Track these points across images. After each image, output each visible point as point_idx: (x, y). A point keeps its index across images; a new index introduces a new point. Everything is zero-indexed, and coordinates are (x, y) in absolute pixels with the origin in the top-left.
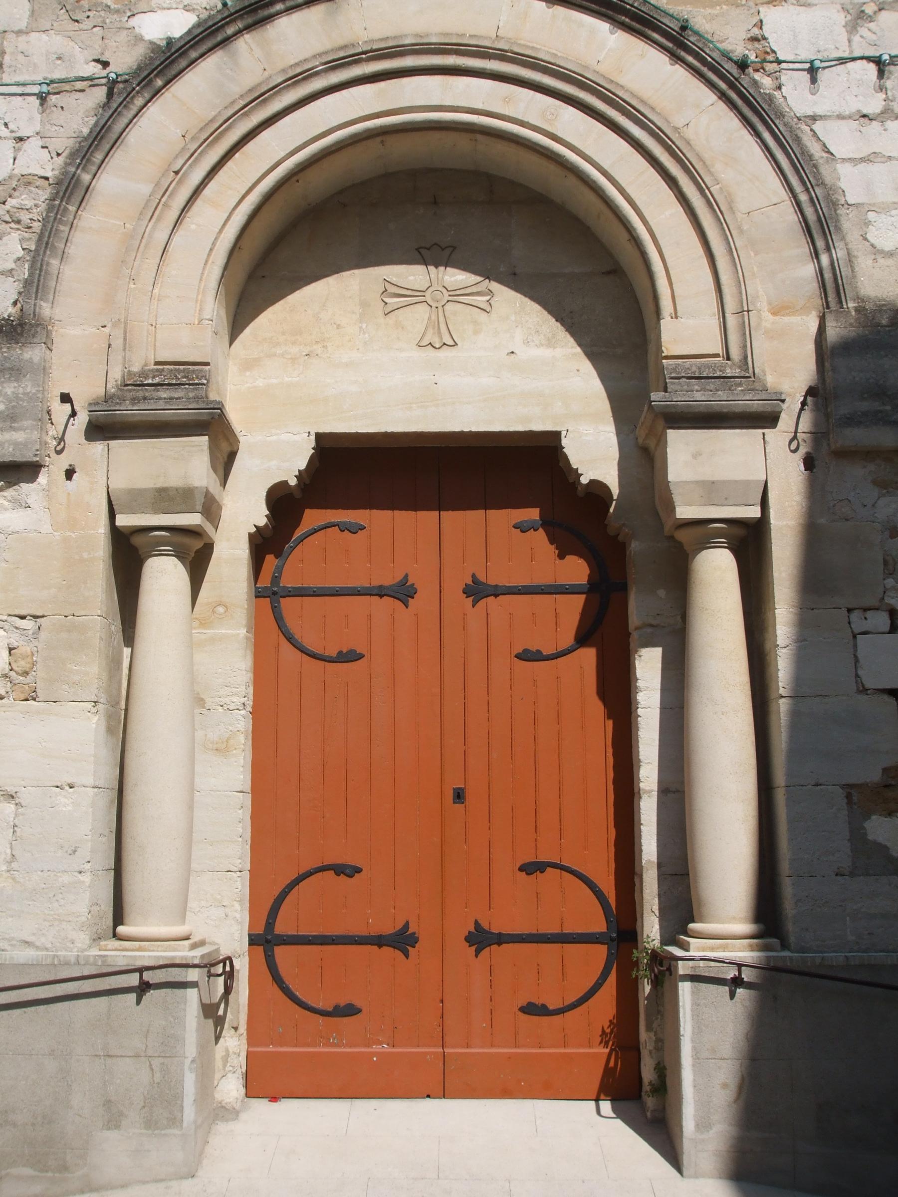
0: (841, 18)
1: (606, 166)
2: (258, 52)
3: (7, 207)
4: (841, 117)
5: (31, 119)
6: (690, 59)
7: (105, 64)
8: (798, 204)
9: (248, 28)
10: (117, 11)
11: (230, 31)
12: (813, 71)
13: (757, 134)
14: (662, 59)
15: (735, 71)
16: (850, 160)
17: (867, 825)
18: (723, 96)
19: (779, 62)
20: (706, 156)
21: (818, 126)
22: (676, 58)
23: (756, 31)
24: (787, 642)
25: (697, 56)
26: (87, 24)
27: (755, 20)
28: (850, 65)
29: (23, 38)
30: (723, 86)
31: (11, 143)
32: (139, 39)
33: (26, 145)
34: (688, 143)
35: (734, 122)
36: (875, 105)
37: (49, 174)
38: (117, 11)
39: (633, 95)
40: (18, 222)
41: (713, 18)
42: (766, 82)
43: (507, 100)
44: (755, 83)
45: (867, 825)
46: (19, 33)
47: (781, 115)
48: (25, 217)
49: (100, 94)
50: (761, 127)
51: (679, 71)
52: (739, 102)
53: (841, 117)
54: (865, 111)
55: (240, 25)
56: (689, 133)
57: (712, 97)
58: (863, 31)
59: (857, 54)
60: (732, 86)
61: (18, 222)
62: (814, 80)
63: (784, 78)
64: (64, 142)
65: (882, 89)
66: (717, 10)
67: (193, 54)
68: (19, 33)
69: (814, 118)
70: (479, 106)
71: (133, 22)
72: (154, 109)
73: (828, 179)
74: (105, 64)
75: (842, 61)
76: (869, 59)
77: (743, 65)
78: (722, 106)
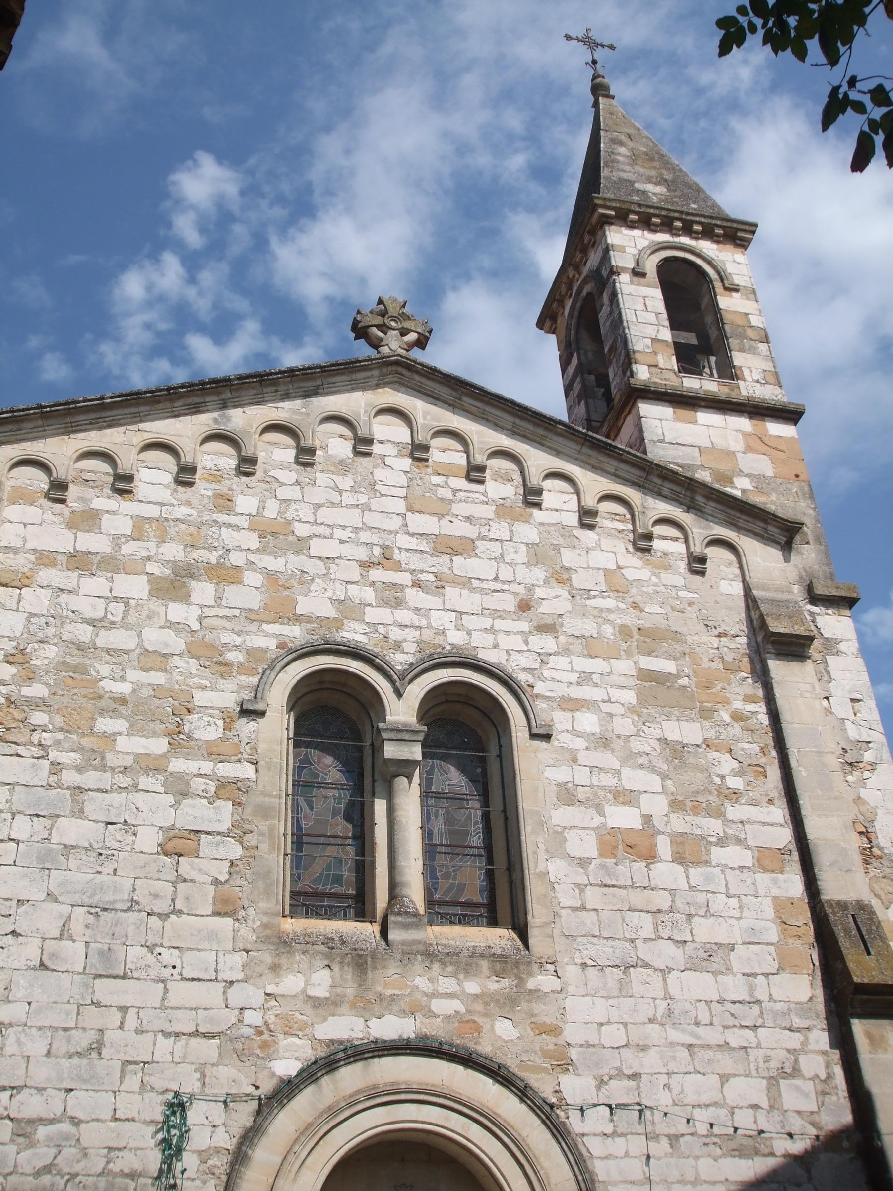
0: (593, 1083)
1: (491, 1156)
2: (331, 1086)
3: (208, 1165)
4: (595, 1135)
5: (220, 1115)
6: (529, 1102)
7: (257, 1088)
8: (578, 1180)
9: (327, 1073)
10: (263, 1058)
11: (319, 1075)
12: (582, 1110)
13: (559, 1143)
14: (516, 1100)
15: (549, 1110)
16: (600, 1158)
17: (48, 356)
18: (543, 1121)
19: (567, 1105)
20: (537, 1153)
21: (585, 1139)
22: (522, 1100)
23: (557, 1088)
24: (730, 254)
25: (532, 1101)
26: (247, 1064)
27: (557, 1082)
28: (598, 1107)
29: (215, 1068)
30: (544, 1117)
31: (210, 1128)
32: (273, 1074)
33: (217, 1129)
34: (528, 1146)
35: (549, 1136)
36: (609, 1129)
37: (229, 1148)
38: (263, 1058)
39: (505, 1120)
40: (214, 1174)
41: (538, 1080)
42: (562, 1114)
43: (447, 1119)
44: (558, 1116)
45: (48, 356)
46: (213, 1065)
47: (569, 1133)
48: (217, 1171)
49: (255, 1104)
50: (561, 1140)
51: (523, 1106)
52: (551, 1126)
53: (595, 1135)
54: (605, 1132)
55: (324, 1072)
56: (529, 1141)
57: (538, 1122)
58: (603, 1090)
59: (601, 1102)
60: (548, 1117)
61: (214, 1174)
62: (583, 1115)
63: (570, 1113)
64: (237, 1131)
65: (612, 1120)
66: (540, 1076)
67: (302, 1087)
68: (213, 1065)
69: (583, 1135)
70: (434, 1122)
71: (271, 1064)
72: (281, 1115)
73: (590, 1167)
74: (257, 1088)
75: (595, 1105)
76: (606, 1105)
77: (552, 1106)
78: (543, 1127)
+++
**Set task:** Rewrite everything from the start of the items down to and including the line containing "17: (48, 356)" as a numbered list, skipping any blank lines. Leave the pictures out of the answer.

**The result:**
1. Track these points across images. After each image, output each visible point as point_idx: (x, y). A point keeps its index across images; a new index introduces a new point. Everything is zero-indexed, and coordinates are (x, y) in absolute pixels with the origin in the top-left.
2. 0: (841, 18)
3. 1: (606, 166)
4. 2: (258, 52)
5. 3: (7, 207)
6. 4: (841, 117)
7. 5: (31, 119)
8. 6: (690, 59)
9. 7: (105, 64)
10. 8: (798, 204)
11. 9: (248, 28)
12. 10: (117, 11)
13. 11: (230, 31)
14. 12: (813, 71)
15. 13: (757, 134)
16. 14: (662, 59)
17. 15: (735, 71)
18. 16: (850, 160)
19. 17: (867, 825)
20. 18: (723, 96)
21. 19: (779, 62)
22. 20: (706, 156)
23. 21: (818, 126)
24. 22: (676, 58)
25. 23: (756, 31)
26. 24: (787, 642)
27. 25: (697, 56)
28. 26: (87, 24)
29. 27: (755, 20)
30. 28: (850, 65)
31. 29: (23, 38)
32. 30: (723, 86)
33. 31: (11, 143)
34. 32: (139, 39)
35. 33: (26, 145)
36. 34: (688, 143)
37. 35: (734, 122)
38. 36: (875, 105)
39. 37: (49, 174)
40. 38: (117, 11)
41. 39: (633, 95)
42. 40: (18, 222)
43. 41: (713, 18)
44. 42: (766, 82)
45. 43: (507, 100)
46. 44: (755, 83)
47. 45: (867, 825)
48. 46: (19, 33)
49. 47: (781, 115)
50. 48: (25, 217)
51. 49: (100, 94)
52. 50: (761, 127)
53. 51: (679, 71)
54. 52: (739, 102)
55. 53: (841, 117)
56. 54: (865, 111)
57. 55: (240, 25)
58. 56: (689, 133)
59. 57: (712, 97)
60. 58: (863, 31)
61. 59: (857, 54)
62. 60: (732, 86)
63. 61: (18, 222)
64. 62: (814, 80)
65. 63: (784, 78)
66. 64: (64, 142)
67. 65: (882, 89)
68. 66: (717, 10)
69. 67: (193, 54)
70. 68: (19, 33)
71. 69: (814, 118)
72. 70: (479, 106)
73. 71: (133, 22)
74. 72: (154, 109)
75. 73: (828, 179)
76. 74: (105, 64)
77. 75: (842, 61)
78. 76: (869, 59)
79. 77: (743, 65)
80. 78: (722, 106)
81. 0: (593, 1083)
82. 1: (491, 1156)
83. 2: (331, 1086)
84. 3: (208, 1165)
85. 4: (595, 1135)
86. 5: (220, 1115)
87. 6: (529, 1102)
88. 7: (257, 1088)
89. 8: (578, 1180)
90. 9: (327, 1073)
91. 10: (263, 1058)
92. 11: (319, 1075)
93. 12: (582, 1110)
94. 13: (559, 1143)
95. 14: (516, 1100)
96. 15: (549, 1110)
97. 16: (600, 1158)
98. 17: (48, 356)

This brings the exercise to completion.